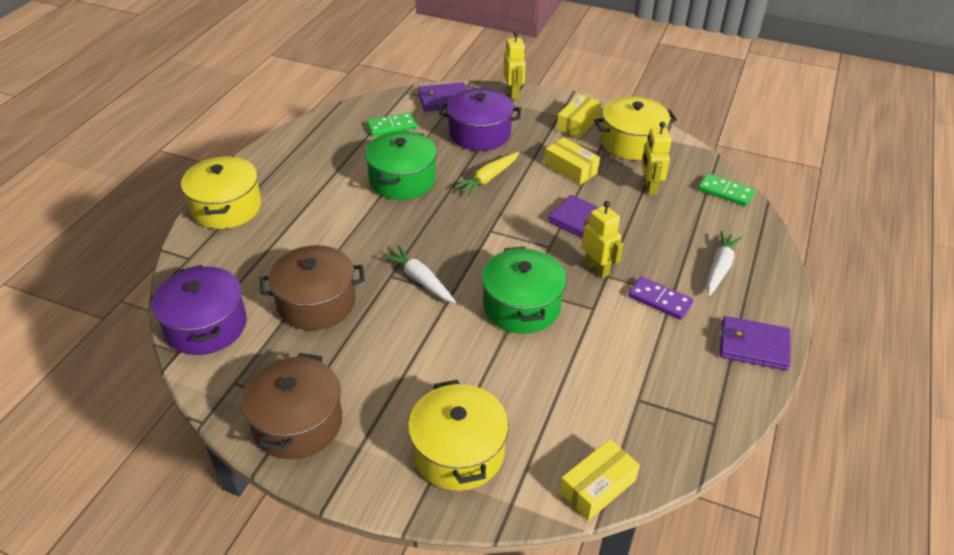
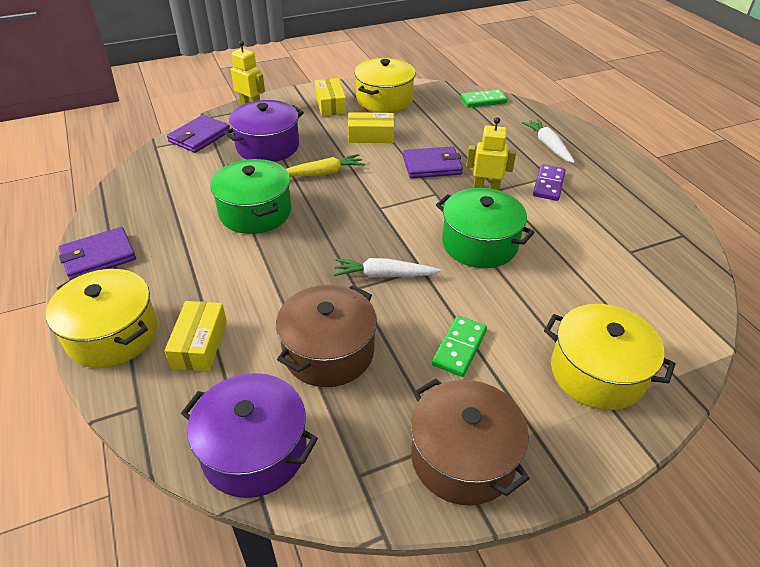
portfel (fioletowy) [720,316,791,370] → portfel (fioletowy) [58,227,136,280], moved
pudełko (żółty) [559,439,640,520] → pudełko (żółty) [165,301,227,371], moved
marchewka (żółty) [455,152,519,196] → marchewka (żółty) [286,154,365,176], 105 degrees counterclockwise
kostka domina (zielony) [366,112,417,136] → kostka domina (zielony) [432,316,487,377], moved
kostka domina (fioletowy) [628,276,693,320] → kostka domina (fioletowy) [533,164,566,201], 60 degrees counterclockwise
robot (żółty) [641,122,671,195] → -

----

TASK TO COMPLETE: Look at each line above and note whether it holds the word "domina". Report how many do, as the number only.

SOLUTION TO THE EXERCISE: 2